**TASK BRIEF:** Below are the entries. Transcribe exactly the lines from the one with "(543, 430) = (353, 427): blue" through the one with "(380, 319) = (315, 198): blue spool -> none", ends included, and leave out all others.

(Dataset excerpts)
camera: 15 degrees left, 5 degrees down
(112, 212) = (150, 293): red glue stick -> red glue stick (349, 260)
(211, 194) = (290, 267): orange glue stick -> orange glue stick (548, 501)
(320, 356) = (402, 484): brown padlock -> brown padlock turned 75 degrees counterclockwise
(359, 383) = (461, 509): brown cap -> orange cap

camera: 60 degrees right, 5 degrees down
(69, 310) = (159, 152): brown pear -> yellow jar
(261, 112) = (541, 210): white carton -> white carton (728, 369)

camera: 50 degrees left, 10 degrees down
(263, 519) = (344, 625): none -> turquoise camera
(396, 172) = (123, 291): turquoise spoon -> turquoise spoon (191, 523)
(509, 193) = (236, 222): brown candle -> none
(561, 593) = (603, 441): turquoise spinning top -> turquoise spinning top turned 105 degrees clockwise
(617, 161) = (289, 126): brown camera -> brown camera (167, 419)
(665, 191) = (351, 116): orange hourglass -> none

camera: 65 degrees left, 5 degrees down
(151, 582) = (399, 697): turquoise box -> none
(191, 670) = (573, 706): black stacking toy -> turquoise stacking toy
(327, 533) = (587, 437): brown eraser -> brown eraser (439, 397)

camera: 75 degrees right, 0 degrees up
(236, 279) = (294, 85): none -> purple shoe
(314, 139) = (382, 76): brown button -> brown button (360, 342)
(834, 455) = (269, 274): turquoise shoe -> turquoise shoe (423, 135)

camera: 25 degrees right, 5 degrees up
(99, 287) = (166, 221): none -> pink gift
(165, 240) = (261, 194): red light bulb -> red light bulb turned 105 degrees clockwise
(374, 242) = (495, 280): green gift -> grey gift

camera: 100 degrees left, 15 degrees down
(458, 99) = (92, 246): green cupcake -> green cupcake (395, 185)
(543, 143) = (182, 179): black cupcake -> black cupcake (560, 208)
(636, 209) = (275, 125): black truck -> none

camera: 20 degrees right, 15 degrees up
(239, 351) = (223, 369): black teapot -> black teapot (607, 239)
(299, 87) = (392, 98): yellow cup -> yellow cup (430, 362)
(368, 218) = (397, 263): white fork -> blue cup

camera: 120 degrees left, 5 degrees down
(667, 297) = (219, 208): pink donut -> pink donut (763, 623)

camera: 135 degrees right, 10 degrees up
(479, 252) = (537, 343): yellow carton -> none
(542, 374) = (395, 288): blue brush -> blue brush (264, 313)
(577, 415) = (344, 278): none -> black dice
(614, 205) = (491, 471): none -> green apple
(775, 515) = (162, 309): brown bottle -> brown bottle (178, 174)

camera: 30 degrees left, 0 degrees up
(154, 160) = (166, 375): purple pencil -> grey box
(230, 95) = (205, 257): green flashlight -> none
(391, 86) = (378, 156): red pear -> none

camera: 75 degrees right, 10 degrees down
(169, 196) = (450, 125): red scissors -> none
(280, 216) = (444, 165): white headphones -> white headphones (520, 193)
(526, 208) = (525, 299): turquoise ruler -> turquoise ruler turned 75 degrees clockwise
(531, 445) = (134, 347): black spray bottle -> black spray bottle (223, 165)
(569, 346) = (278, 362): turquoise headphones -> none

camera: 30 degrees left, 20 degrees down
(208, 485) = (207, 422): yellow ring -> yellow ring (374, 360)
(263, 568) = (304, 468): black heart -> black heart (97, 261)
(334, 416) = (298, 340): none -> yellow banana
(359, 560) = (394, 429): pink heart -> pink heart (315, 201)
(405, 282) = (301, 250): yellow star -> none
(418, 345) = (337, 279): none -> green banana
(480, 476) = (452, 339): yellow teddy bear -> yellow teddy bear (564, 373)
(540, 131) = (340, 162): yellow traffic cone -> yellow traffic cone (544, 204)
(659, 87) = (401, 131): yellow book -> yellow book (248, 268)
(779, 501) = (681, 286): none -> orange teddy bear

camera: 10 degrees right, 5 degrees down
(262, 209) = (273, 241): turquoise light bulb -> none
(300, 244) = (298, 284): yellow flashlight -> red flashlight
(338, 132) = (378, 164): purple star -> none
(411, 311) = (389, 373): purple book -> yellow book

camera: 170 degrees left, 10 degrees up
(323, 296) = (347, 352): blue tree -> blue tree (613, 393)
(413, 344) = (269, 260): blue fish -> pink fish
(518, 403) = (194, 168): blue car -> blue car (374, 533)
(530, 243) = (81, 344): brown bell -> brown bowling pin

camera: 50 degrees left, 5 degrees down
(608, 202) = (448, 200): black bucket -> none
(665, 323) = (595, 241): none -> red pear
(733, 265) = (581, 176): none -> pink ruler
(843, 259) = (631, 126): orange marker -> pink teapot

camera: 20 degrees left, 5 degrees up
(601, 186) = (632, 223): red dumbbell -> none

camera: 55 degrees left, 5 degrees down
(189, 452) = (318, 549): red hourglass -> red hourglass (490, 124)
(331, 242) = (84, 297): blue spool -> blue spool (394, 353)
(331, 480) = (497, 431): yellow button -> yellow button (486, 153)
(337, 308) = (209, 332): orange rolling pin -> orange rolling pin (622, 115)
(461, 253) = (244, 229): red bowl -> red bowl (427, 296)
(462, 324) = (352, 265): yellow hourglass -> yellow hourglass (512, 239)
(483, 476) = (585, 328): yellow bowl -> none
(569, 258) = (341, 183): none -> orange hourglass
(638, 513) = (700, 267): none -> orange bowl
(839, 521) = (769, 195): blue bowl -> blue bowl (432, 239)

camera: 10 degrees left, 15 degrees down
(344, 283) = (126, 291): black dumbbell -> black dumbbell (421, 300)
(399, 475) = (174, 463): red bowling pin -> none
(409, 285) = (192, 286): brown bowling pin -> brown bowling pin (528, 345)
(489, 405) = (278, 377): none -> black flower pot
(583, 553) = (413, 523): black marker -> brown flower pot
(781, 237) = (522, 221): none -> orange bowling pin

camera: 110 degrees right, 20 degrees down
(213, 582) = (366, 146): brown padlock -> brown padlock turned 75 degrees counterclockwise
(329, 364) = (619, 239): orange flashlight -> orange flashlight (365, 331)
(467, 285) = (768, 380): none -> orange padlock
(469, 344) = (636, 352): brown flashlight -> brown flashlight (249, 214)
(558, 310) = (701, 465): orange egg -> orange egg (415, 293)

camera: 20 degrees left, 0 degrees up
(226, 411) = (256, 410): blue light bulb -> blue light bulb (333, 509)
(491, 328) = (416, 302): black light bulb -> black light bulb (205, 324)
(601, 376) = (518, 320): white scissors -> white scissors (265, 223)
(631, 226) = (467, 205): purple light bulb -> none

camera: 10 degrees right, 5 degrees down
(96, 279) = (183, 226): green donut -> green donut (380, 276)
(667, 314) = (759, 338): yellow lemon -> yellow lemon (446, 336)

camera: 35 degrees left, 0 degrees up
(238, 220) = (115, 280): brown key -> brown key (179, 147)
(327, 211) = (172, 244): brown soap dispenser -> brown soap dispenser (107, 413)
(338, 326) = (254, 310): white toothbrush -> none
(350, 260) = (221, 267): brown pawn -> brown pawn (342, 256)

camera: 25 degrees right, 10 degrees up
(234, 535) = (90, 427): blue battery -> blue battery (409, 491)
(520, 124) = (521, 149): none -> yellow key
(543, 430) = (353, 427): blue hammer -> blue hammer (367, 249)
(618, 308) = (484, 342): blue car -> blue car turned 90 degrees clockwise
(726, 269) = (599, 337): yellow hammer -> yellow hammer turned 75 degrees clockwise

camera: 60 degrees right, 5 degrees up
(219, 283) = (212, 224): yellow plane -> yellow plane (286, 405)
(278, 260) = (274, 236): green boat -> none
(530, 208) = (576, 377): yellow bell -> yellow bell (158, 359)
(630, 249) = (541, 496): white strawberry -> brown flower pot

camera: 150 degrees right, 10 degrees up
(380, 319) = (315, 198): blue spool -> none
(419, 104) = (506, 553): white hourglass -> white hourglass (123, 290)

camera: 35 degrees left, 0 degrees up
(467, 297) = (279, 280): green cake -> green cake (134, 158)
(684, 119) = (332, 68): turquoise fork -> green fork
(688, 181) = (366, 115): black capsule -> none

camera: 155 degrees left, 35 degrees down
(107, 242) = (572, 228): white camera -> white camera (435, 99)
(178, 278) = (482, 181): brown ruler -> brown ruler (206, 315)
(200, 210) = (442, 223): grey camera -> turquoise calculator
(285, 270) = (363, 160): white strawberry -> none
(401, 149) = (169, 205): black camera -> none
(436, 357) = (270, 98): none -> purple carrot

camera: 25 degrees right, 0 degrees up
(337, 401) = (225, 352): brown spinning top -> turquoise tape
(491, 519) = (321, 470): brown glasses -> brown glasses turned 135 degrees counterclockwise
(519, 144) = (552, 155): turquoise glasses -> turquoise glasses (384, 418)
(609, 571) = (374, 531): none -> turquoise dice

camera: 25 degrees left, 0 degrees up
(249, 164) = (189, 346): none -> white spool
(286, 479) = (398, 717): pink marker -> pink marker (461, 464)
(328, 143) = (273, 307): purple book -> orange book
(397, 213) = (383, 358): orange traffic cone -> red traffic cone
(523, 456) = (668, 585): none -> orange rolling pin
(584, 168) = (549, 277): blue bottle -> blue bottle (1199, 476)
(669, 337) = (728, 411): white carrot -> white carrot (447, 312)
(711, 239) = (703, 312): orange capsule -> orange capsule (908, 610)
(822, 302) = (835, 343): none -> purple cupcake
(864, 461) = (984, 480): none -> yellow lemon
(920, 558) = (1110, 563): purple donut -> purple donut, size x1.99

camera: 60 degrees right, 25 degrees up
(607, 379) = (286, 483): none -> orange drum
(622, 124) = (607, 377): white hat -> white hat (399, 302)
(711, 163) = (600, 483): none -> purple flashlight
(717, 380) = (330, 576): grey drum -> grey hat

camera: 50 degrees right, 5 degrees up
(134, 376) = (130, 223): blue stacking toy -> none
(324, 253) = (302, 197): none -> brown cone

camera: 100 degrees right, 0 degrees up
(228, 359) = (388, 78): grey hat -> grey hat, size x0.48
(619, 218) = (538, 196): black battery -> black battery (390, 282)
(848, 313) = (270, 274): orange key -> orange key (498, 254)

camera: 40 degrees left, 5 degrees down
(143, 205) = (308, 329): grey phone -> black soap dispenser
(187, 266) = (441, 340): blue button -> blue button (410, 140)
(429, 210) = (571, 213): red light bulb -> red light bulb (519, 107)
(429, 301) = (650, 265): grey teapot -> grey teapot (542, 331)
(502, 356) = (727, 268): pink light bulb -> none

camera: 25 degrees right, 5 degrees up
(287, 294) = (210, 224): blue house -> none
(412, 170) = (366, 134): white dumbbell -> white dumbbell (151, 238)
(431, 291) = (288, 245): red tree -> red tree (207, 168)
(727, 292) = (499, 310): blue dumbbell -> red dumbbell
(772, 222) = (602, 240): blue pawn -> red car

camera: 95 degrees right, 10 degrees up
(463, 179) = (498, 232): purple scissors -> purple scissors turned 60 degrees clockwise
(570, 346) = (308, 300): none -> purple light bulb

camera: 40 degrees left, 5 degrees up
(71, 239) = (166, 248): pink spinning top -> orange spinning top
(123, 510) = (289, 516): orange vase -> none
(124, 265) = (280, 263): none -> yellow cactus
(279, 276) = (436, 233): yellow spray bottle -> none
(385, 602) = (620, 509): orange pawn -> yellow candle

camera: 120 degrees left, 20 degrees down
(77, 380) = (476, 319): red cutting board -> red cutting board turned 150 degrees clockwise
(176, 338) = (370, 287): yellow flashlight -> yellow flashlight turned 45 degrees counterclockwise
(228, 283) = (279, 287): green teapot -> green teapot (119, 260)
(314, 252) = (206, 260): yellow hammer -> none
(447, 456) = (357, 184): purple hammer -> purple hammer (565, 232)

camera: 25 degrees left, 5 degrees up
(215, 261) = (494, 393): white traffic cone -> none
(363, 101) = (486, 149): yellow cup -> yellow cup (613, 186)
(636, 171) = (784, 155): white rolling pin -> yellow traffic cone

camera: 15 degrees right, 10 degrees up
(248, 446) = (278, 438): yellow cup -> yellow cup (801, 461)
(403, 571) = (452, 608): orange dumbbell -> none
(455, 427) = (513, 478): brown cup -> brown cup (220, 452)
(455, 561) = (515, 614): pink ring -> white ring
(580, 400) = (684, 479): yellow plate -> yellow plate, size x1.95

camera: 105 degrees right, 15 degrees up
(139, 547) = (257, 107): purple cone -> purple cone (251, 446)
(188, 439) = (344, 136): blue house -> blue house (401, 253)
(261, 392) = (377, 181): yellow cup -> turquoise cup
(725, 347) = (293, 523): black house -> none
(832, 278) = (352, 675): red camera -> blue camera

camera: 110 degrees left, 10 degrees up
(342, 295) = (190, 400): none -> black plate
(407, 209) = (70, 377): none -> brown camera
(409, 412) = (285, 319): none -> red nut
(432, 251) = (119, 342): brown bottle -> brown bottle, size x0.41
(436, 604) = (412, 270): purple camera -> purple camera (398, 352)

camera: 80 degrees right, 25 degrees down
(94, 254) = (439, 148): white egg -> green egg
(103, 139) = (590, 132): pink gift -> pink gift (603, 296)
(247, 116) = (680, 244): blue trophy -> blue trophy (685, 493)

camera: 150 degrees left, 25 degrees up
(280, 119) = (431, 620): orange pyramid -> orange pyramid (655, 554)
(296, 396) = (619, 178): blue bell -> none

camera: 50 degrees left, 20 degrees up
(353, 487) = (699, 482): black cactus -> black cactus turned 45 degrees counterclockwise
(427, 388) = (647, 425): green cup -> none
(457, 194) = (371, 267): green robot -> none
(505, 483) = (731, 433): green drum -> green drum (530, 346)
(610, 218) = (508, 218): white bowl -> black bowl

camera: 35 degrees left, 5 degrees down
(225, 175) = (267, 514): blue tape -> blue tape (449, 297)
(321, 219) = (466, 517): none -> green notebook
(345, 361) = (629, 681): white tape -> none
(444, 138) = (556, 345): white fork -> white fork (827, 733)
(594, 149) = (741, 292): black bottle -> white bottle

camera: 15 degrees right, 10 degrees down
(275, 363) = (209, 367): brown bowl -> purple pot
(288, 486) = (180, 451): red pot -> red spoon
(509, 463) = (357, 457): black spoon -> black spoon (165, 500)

**ANSWER SPACE:**
(543, 430) = (353, 427): blue hammer -> blue hammer (367, 249)
(618, 308) = (484, 342): blue car -> blue car turned 90 degrees clockwise
(726, 269) = (599, 337): yellow hammer -> yellow hammer turned 75 degrees clockwise

camera: 60 degrees right, 5 degrees up
(219, 283) = (212, 224): yellow plane -> yellow plane (286, 405)
(278, 260) = (274, 236): green boat -> none
(530, 208) = (576, 377): yellow bell -> yellow bell (158, 359)
(630, 249) = (541, 496): white strawberry -> brown flower pot

camera: 150 degrees right, 10 degrees up
(380, 319) = (315, 198): blue spool -> none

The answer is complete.